◆ Your goal:
Leave out the pictures and return every entry exactly as it appears.

◆ Material to process:

───

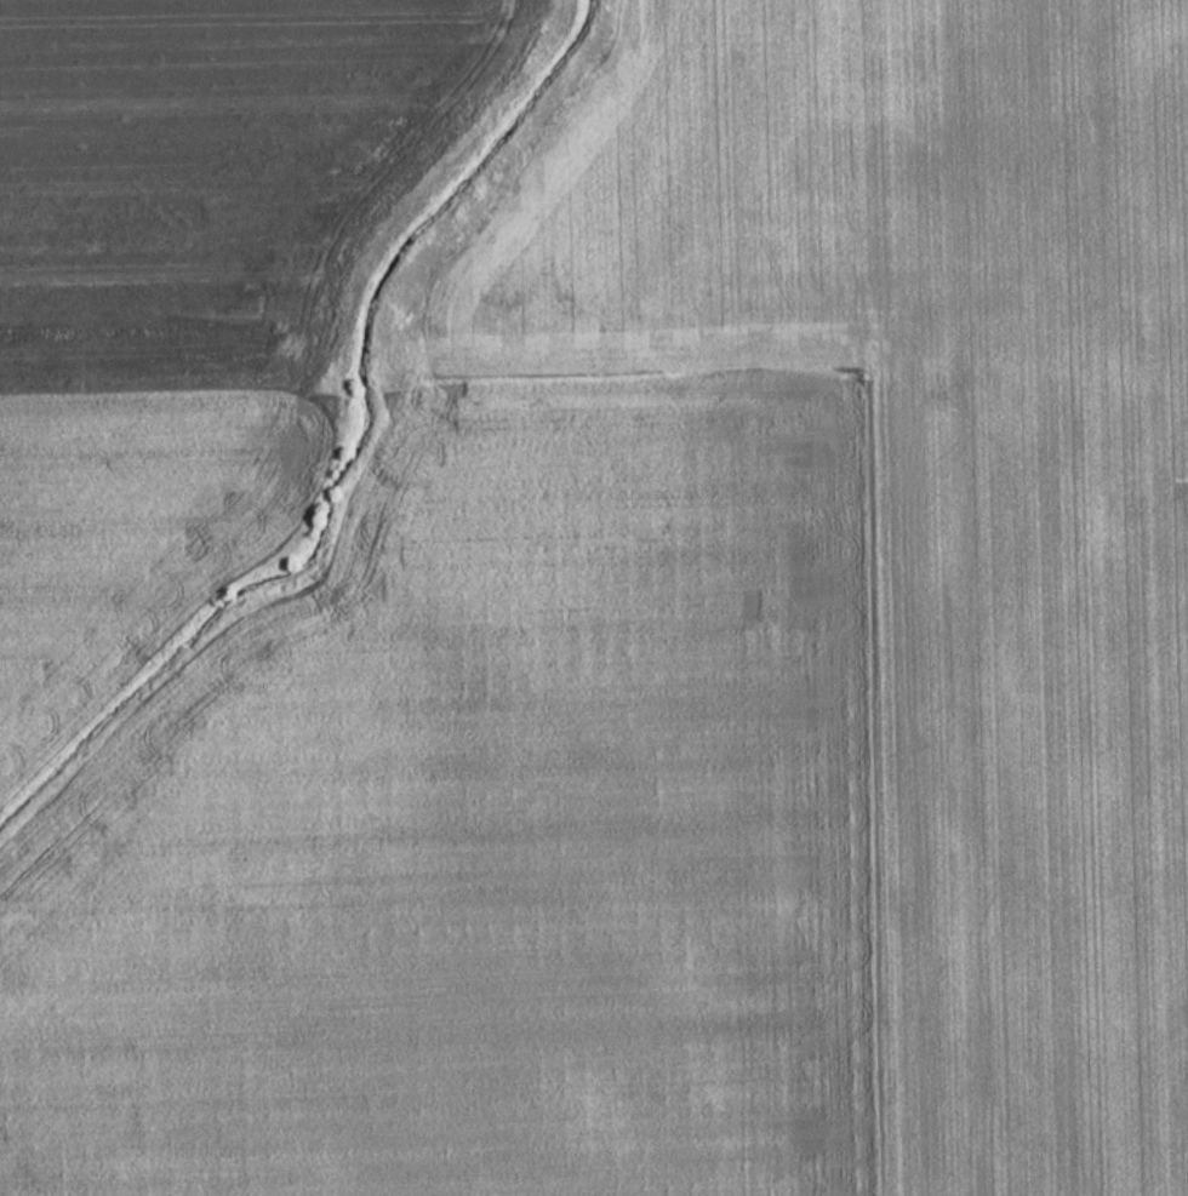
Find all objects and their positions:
crop: (185, 294)
crop: (937, 492)
crop: (489, 835)

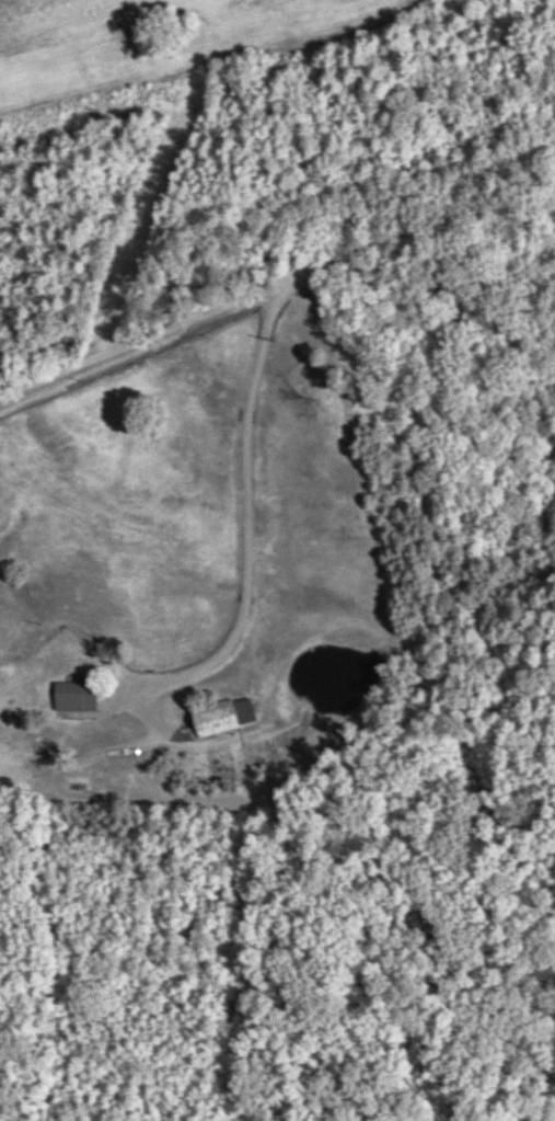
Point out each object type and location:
road: (408, 232)
road: (131, 340)
building: (83, 696)

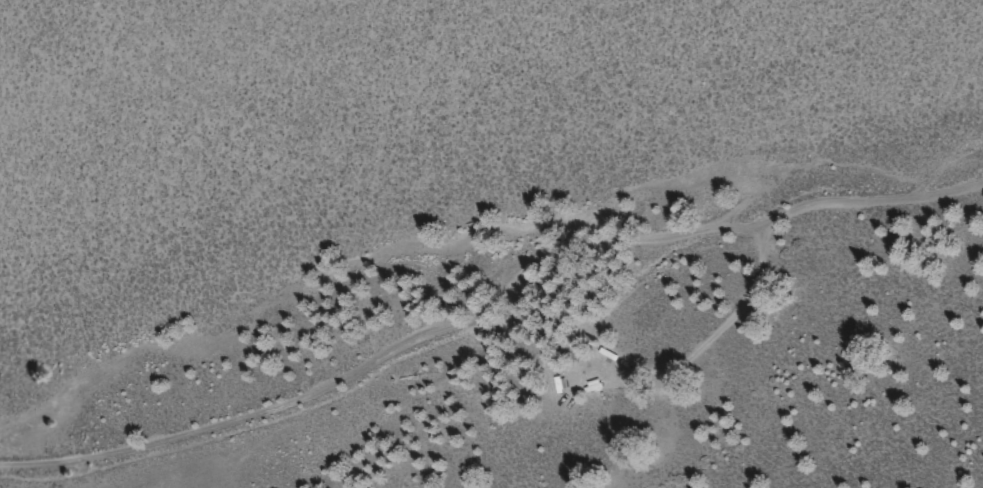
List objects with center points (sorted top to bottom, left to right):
road: (489, 309)

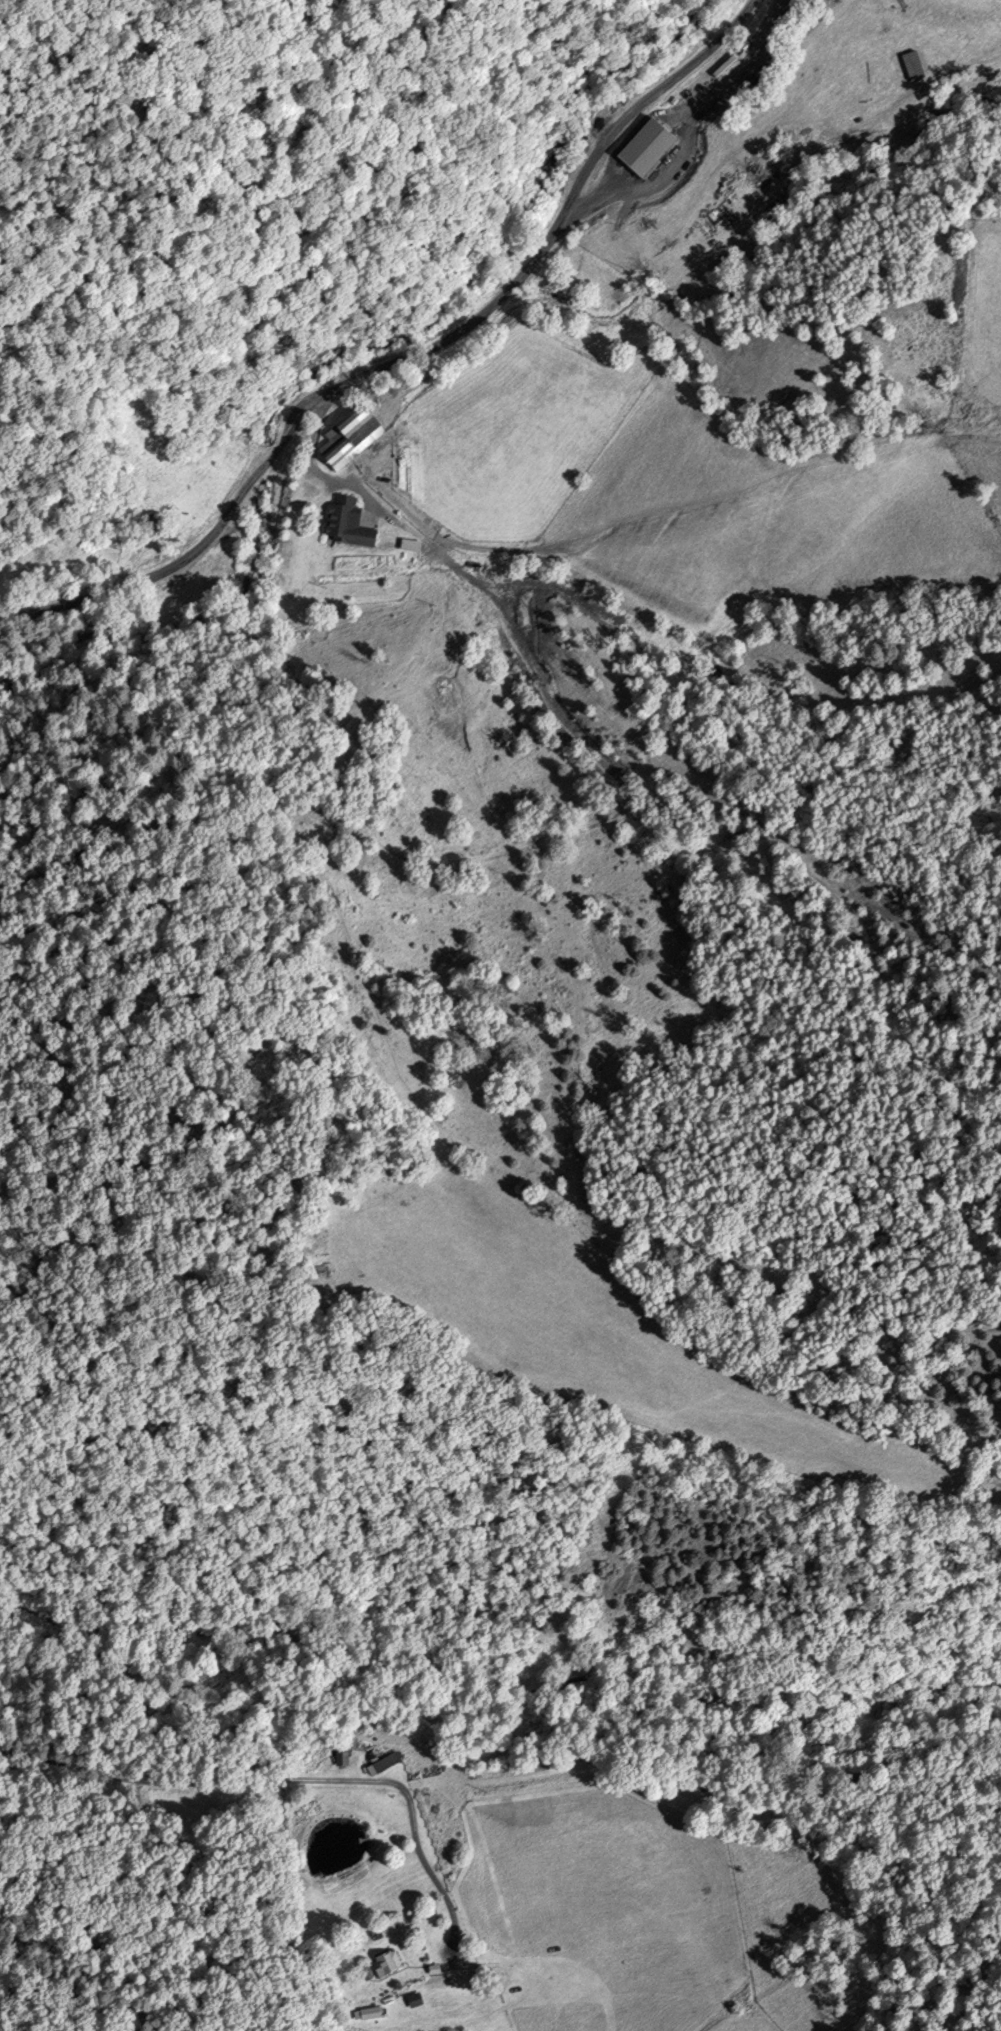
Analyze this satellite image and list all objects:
building: (912, 66)
road: (691, 139)
building: (651, 147)
road: (406, 353)
building: (358, 439)
road: (333, 479)
building: (352, 523)
building: (160, 529)
building: (414, 544)
building: (387, 1762)
road: (284, 1780)
building: (388, 1960)
building: (436, 1969)
building: (370, 2013)

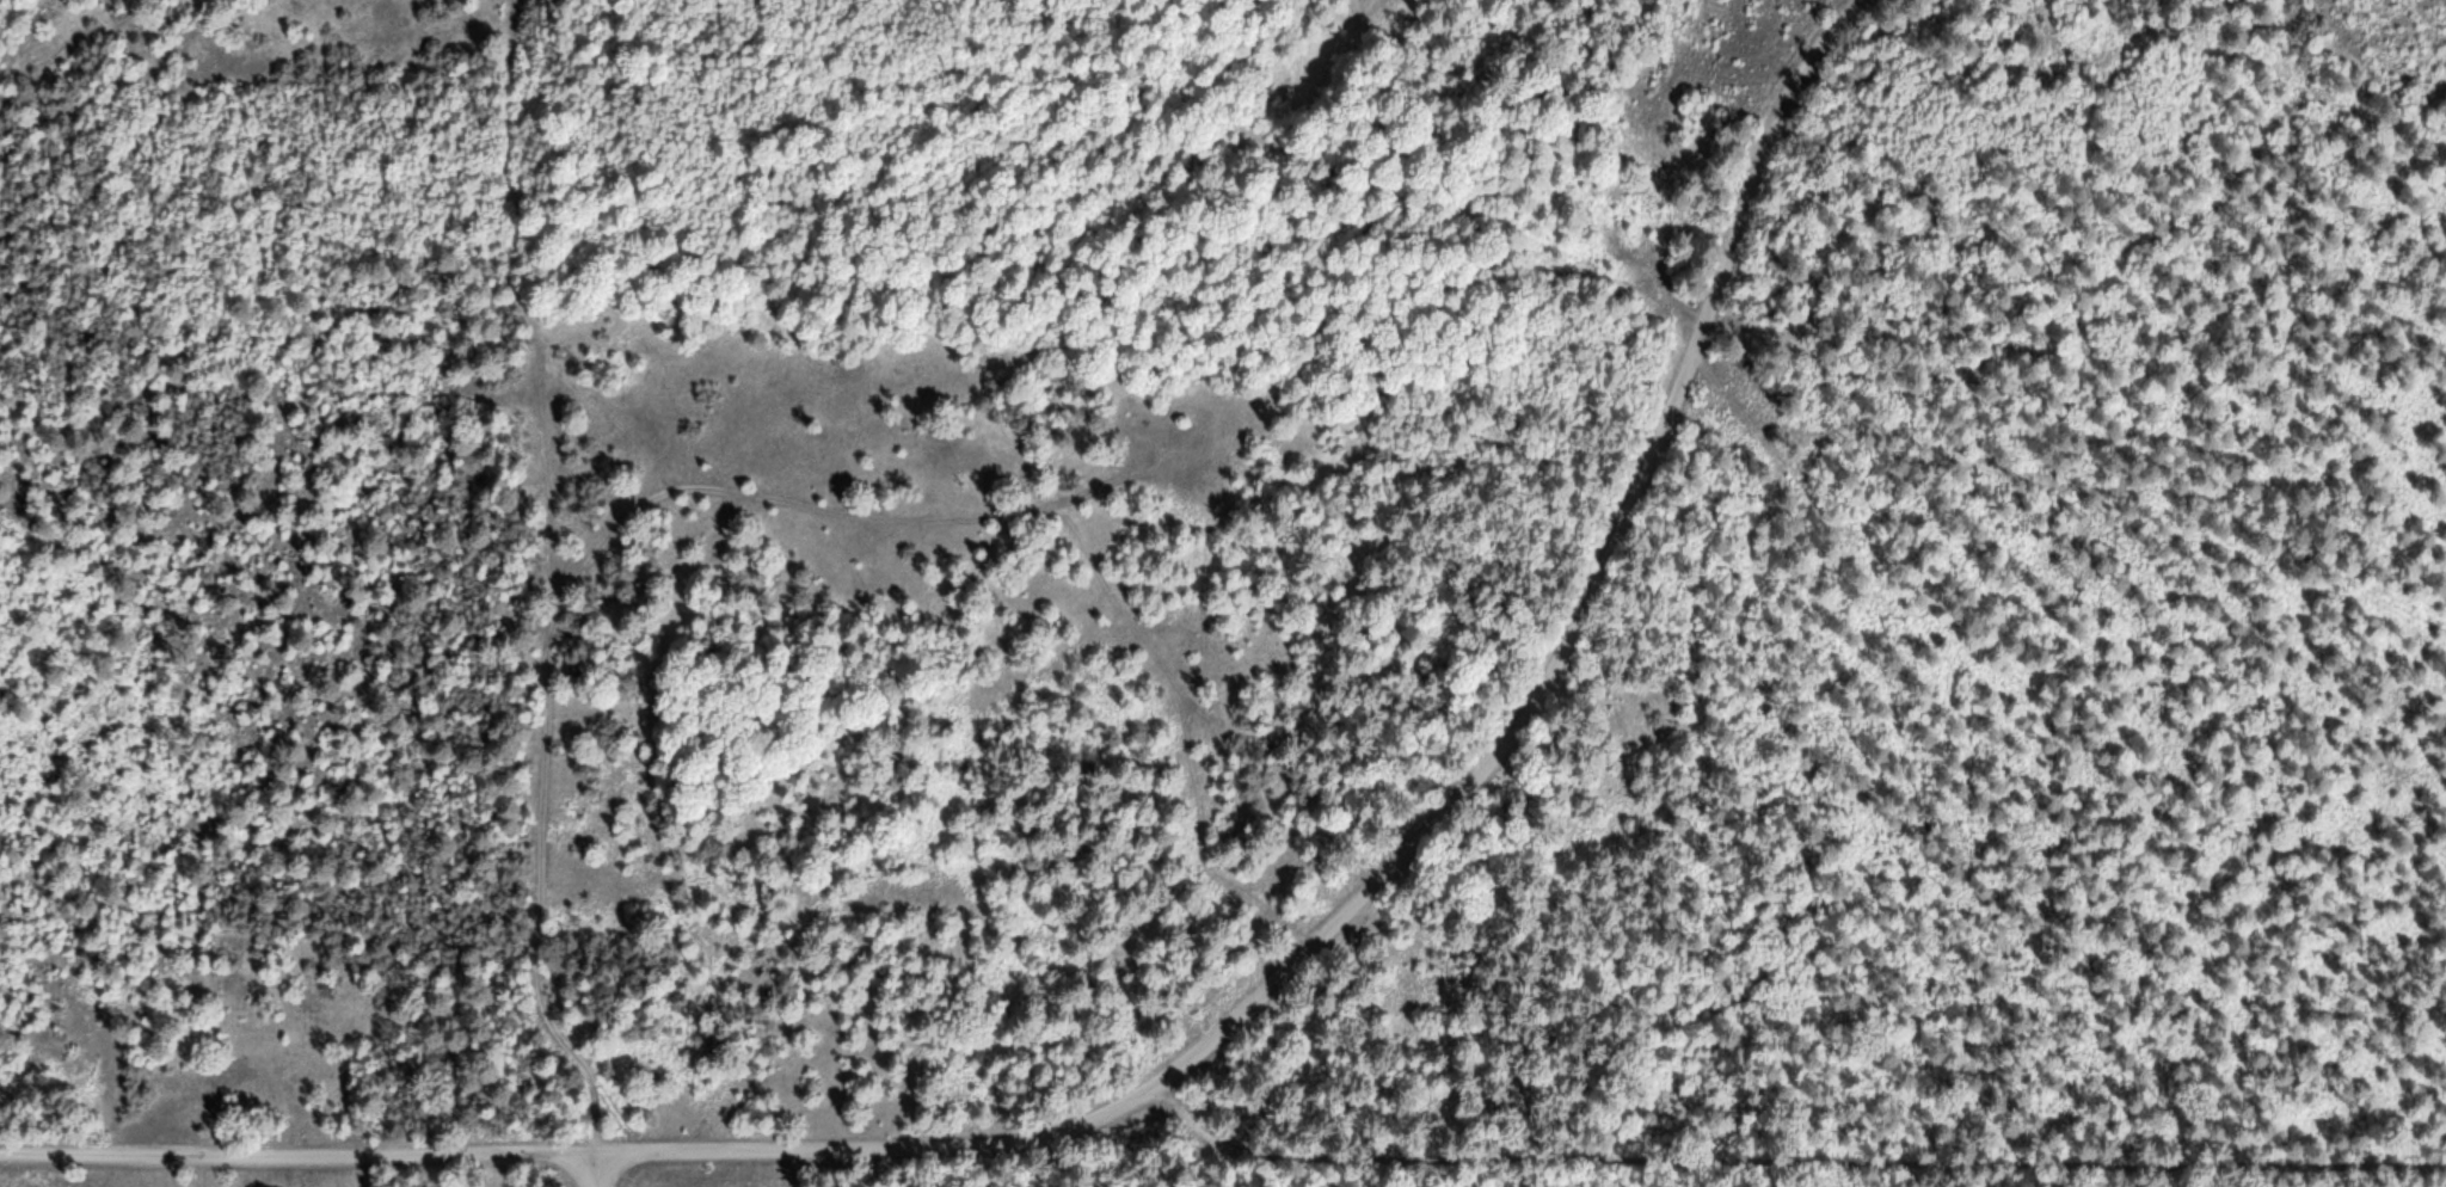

───

◆ Written answer:
Find all objects and their positions:
crop: (185, 294)
crop: (937, 492)
crop: (489, 835)

Point out each object type and location:
road: (408, 232)
road: (131, 340)
building: (83, 696)

List objects with center points (sorted top to bottom, left to right):
road: (489, 309)

Analyze this satellite image and list all objects:
building: (912, 66)
road: (691, 139)
building: (651, 147)
road: (406, 353)
building: (358, 439)
road: (333, 479)
building: (352, 523)
building: (160, 529)
building: (414, 544)
building: (387, 1762)
road: (284, 1780)
building: (388, 1960)
building: (436, 1969)
building: (370, 2013)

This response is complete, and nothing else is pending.